┌─ The data
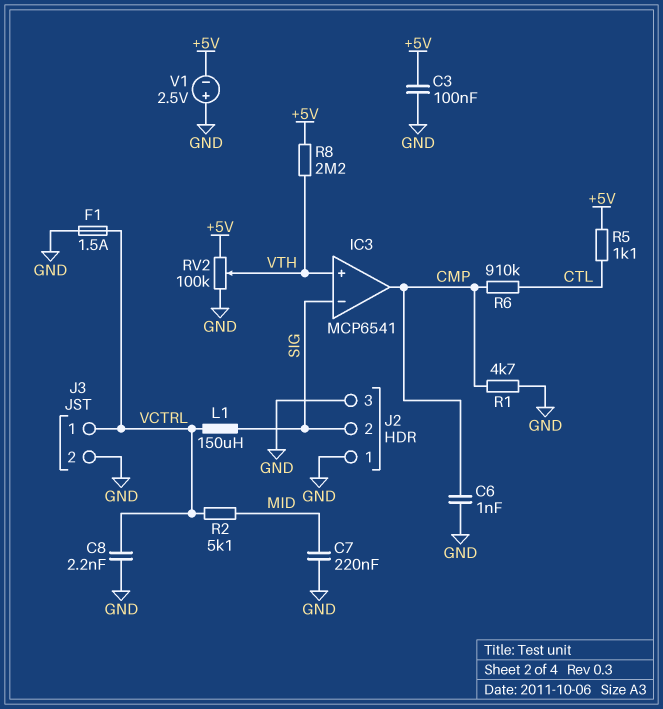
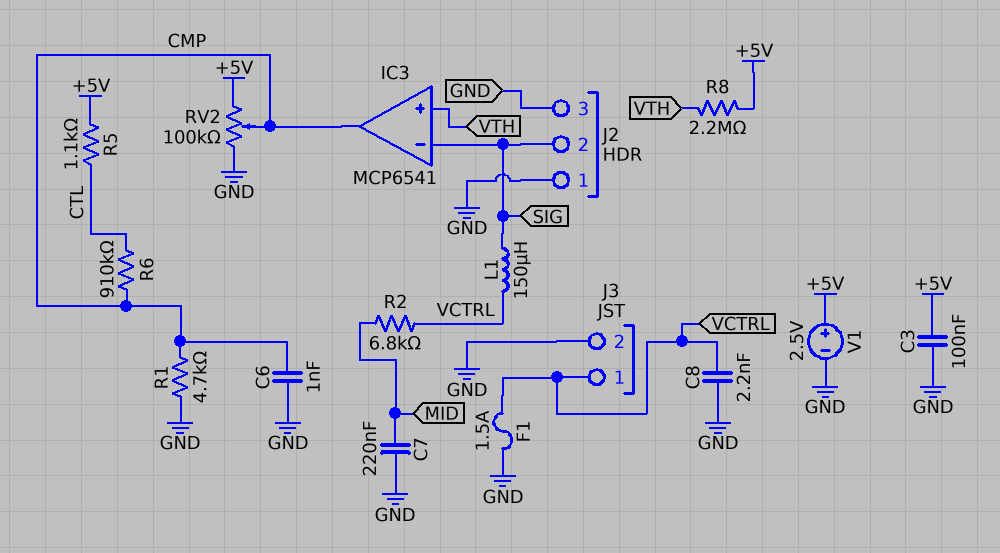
R2: 5.1k (MID, VCTRL) -> 6.8k (MID, VCTRL)
RV2: 100k (+5V, GND, wiper VTH) -> 100k (+5V, GND, wiper CMP)
V1: 2.5V (plus GND, minus +5V) -> 2.5V (plus +5V, minus GND)

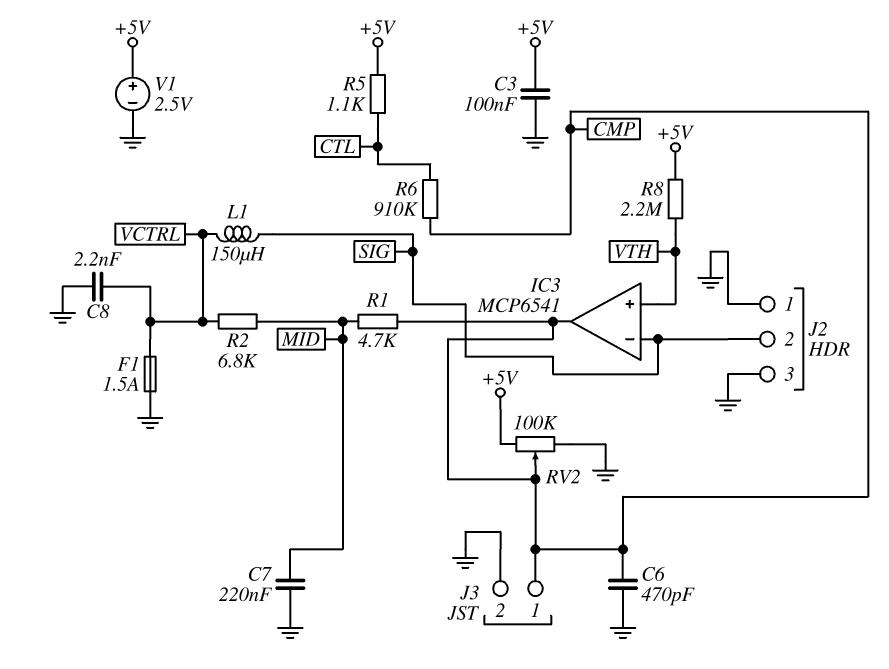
C6: 1nF (CMP, GND) -> 470pF (CMP, GND)
J3 pin 1: VCTRL -> CMP
R1: 4.7k (CMP, GND) -> 4.7k (CMP, MID)

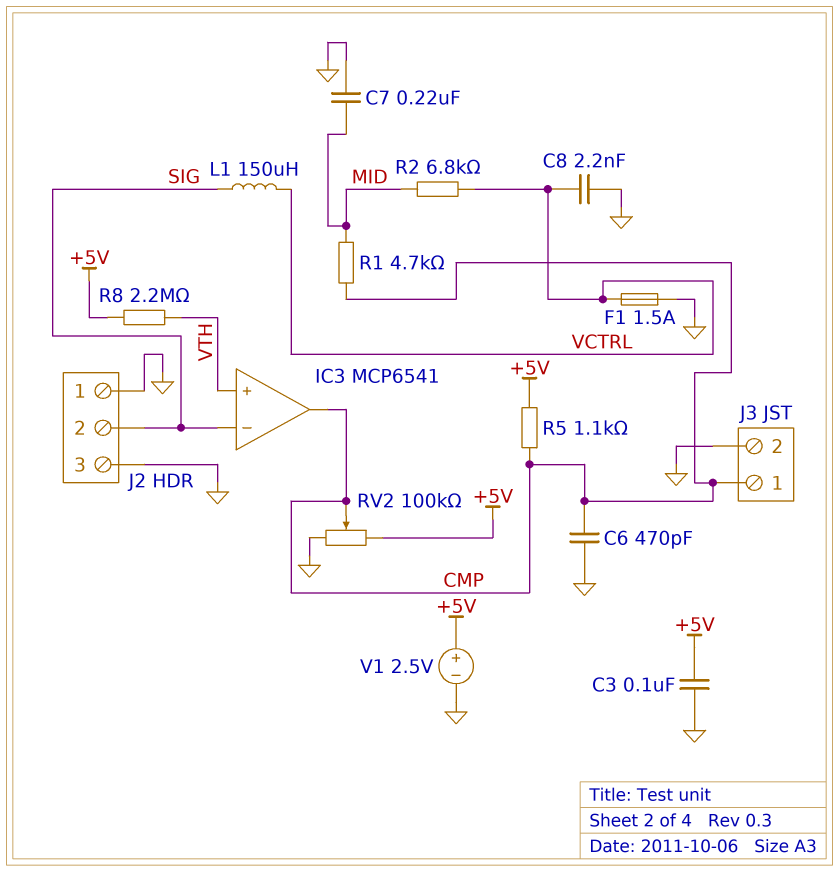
R5: 1.1k (+5V, CTL) -> 1.1k (+5V, CMP)
R6: 910k (CMP, CTL) -> none

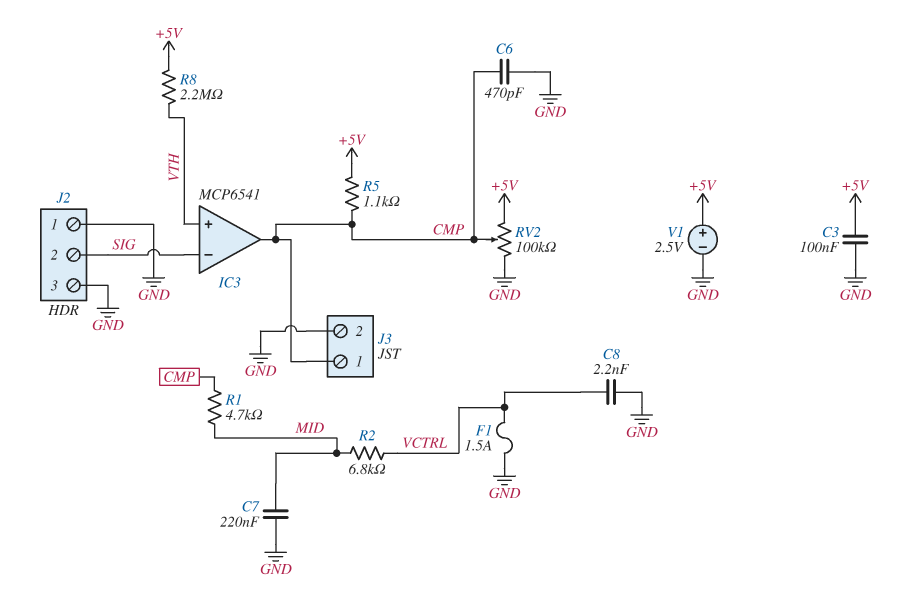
L1: 150uH (SIG, VCTRL) -> none

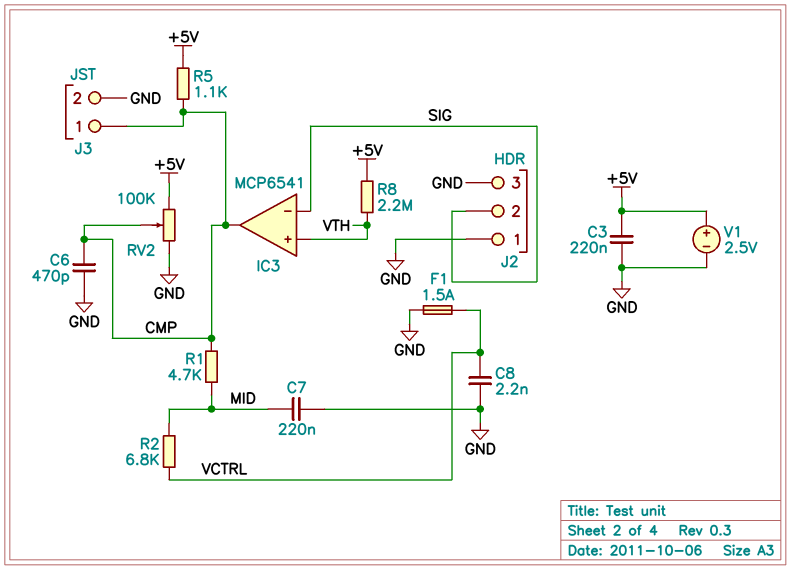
C3: 100nF (+5V, GND) -> 220nF (+5V, GND)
└─
Exercise brief: Only the lines that contain the string "none" are to be copied from the records.

Finished task:
R6: 910k (CMP, CTL) -> none
L1: 150uH (SIG, VCTRL) -> none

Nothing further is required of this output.